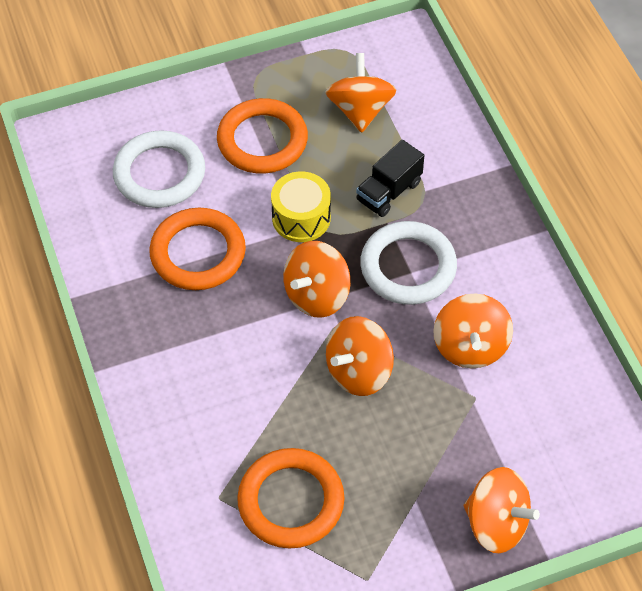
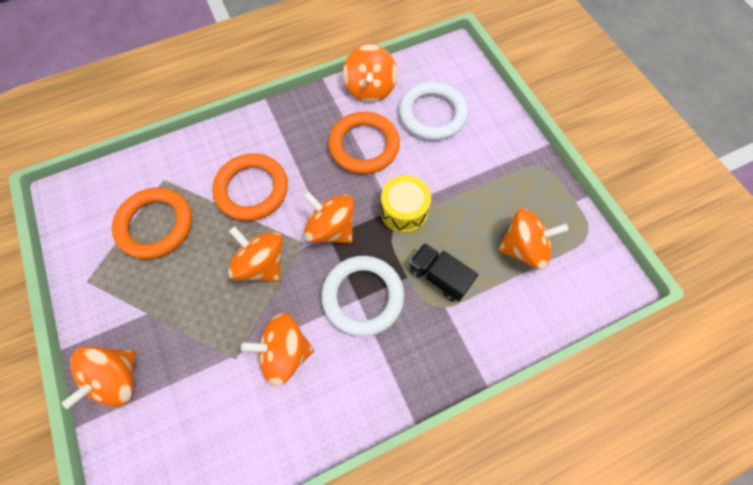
camera: 85 degrees right, 10 degrees up
(103, 240) = (370, 89): none -> orange spinning top
(262, 140) = (476, 177): orange ring -> orange ring (252, 189)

* * * *

> [Exercise requirements]: Show each line of the material that includes the word "orange".

> [Solution for this task]:
(103, 240) = (370, 89): none -> orange spinning top
(262, 140) = (476, 177): orange ring -> orange ring (252, 189)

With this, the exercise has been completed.